┌──

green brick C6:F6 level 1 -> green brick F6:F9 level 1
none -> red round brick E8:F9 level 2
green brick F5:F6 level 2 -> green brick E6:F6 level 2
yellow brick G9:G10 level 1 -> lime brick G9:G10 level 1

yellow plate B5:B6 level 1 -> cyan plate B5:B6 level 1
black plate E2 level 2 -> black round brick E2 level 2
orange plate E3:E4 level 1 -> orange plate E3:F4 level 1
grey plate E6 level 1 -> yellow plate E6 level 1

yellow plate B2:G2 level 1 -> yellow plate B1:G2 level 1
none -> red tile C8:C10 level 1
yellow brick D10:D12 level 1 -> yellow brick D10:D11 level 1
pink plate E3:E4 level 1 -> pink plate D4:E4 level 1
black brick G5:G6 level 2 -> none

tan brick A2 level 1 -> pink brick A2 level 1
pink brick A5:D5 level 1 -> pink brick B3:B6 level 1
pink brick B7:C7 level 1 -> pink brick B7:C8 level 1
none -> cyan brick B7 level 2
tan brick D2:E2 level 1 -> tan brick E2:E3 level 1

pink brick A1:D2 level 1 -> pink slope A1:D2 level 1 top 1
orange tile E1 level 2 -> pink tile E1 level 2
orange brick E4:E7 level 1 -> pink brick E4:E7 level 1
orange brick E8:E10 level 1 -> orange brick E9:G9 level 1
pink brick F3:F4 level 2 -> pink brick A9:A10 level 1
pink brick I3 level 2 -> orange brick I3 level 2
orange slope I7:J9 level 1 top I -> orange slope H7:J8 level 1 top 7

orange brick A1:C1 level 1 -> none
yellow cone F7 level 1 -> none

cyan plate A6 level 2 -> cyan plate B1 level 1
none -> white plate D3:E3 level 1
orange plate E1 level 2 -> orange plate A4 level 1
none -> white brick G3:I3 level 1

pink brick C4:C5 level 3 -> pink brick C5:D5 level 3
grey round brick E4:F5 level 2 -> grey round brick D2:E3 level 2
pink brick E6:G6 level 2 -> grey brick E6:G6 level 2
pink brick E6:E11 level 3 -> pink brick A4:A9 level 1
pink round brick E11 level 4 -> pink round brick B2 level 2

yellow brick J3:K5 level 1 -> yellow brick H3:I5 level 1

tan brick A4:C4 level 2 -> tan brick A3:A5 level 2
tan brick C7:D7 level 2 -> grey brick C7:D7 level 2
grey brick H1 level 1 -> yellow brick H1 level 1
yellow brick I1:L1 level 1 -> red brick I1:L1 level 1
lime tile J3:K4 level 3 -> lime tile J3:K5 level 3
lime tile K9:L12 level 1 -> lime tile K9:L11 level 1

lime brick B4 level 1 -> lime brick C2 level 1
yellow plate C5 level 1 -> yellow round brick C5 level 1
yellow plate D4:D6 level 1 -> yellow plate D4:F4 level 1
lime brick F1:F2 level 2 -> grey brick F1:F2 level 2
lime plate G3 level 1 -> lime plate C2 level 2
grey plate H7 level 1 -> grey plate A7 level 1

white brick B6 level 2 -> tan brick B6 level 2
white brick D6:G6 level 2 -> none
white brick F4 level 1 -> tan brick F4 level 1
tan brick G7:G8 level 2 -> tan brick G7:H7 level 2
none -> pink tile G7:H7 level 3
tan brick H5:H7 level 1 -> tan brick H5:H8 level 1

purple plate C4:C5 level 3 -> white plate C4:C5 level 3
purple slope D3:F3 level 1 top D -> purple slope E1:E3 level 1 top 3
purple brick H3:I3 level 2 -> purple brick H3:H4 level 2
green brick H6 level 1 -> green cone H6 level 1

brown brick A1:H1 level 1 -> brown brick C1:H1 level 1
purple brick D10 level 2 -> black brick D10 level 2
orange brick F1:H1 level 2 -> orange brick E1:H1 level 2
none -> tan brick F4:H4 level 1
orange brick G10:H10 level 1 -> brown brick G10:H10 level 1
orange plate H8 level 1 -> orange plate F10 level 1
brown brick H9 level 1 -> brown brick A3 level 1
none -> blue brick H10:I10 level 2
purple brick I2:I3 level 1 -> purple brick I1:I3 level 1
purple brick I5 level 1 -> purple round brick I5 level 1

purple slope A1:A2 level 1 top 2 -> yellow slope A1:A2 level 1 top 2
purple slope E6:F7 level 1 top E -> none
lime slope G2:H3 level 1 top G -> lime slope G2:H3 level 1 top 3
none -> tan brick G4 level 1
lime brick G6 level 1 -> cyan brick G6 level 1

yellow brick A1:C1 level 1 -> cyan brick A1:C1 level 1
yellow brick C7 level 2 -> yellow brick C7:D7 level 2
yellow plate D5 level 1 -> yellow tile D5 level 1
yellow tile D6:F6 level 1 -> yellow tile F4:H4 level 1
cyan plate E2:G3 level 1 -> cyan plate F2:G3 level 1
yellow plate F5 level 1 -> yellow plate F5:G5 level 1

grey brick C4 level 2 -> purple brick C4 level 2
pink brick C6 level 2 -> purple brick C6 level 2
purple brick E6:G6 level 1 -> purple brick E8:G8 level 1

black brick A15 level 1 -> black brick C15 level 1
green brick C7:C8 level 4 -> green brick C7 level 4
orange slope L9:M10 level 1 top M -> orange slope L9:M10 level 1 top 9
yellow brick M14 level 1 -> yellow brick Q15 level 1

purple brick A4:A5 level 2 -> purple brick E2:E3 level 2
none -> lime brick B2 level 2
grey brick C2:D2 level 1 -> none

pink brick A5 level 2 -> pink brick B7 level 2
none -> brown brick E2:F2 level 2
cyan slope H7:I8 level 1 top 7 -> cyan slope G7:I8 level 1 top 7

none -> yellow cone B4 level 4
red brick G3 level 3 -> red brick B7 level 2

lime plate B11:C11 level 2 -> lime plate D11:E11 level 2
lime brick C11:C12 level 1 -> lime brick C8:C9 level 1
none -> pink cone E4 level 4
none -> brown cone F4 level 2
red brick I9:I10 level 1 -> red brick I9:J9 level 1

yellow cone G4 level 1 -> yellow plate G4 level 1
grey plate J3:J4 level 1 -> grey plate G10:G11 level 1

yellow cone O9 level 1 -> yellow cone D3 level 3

└──

## WHAT YOU ARE ASKED TO DO:
In the entries above, find lines with "white" and copy each.

## TASK RESPONSE:
none -> white plate D3:E3 level 1
none -> white brick G3:I3 level 1
white brick B6 level 2 -> tan brick B6 level 2
white brick D6:G6 level 2 -> none
white brick F4 level 1 -> tan brick F4 level 1
purple plate C4:C5 level 3 -> white plate C4:C5 level 3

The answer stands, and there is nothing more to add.